ASSIGNED TASK: When you find the line with "green cactus [402,411,424,438]" among the records below, reproduce it and each line after it exactly, ending with the line with "black button [414,220,449,245]".

DATA FOR THE TASK:
#####

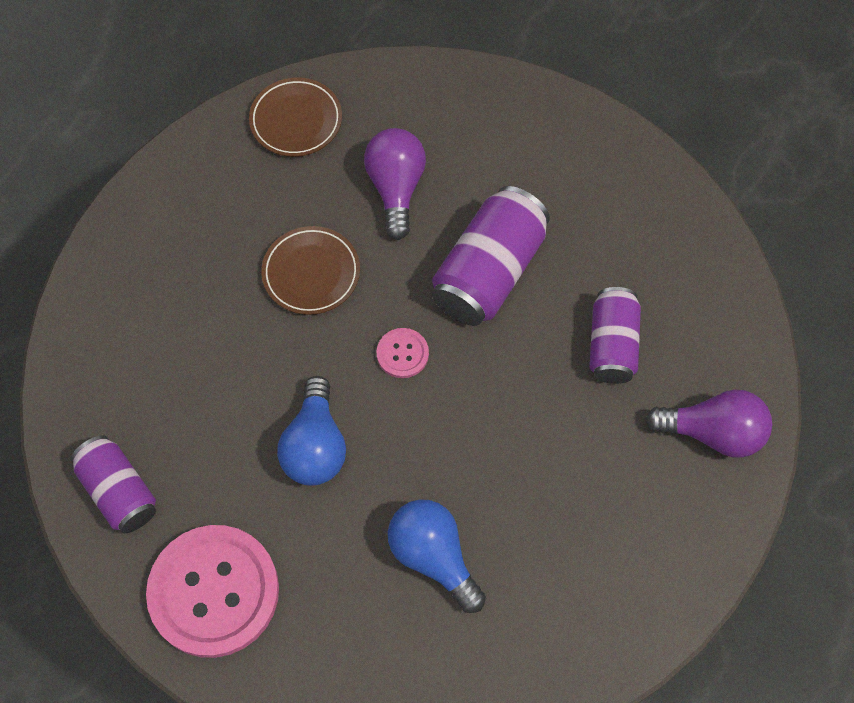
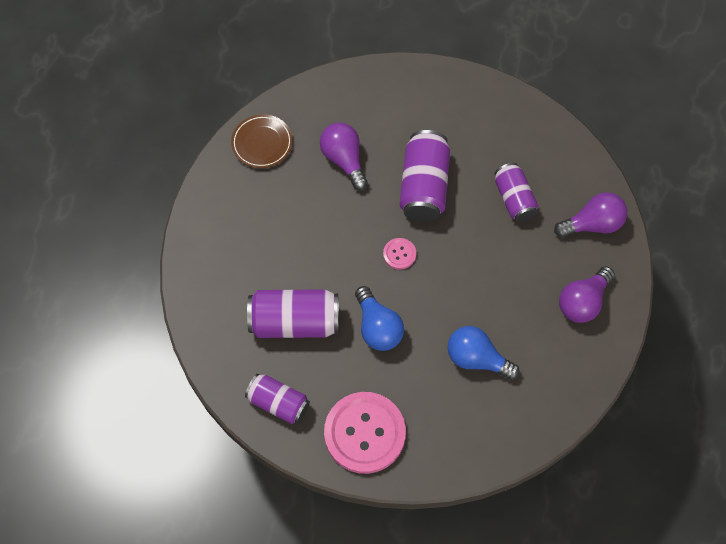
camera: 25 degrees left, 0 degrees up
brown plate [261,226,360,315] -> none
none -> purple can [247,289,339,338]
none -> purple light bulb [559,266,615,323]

#####

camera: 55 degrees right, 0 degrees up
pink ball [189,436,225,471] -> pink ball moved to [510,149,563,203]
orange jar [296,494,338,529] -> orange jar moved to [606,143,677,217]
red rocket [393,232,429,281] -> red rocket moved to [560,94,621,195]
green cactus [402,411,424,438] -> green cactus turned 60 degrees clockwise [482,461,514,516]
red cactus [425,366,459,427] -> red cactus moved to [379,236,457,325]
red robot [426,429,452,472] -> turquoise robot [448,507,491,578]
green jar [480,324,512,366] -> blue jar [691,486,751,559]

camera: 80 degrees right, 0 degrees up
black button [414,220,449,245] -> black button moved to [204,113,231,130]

#####

ANSWER TO THIS EXERCISE:
green cactus [402,411,424,438] -> green cactus turned 60 degrees clockwise [482,461,514,516]
red cactus [425,366,459,427] -> red cactus moved to [379,236,457,325]
red robot [426,429,452,472] -> turquoise robot [448,507,491,578]
green jar [480,324,512,366] -> blue jar [691,486,751,559]

camera: 80 degrees right, 0 degrees up
black button [414,220,449,245] -> black button moved to [204,113,231,130]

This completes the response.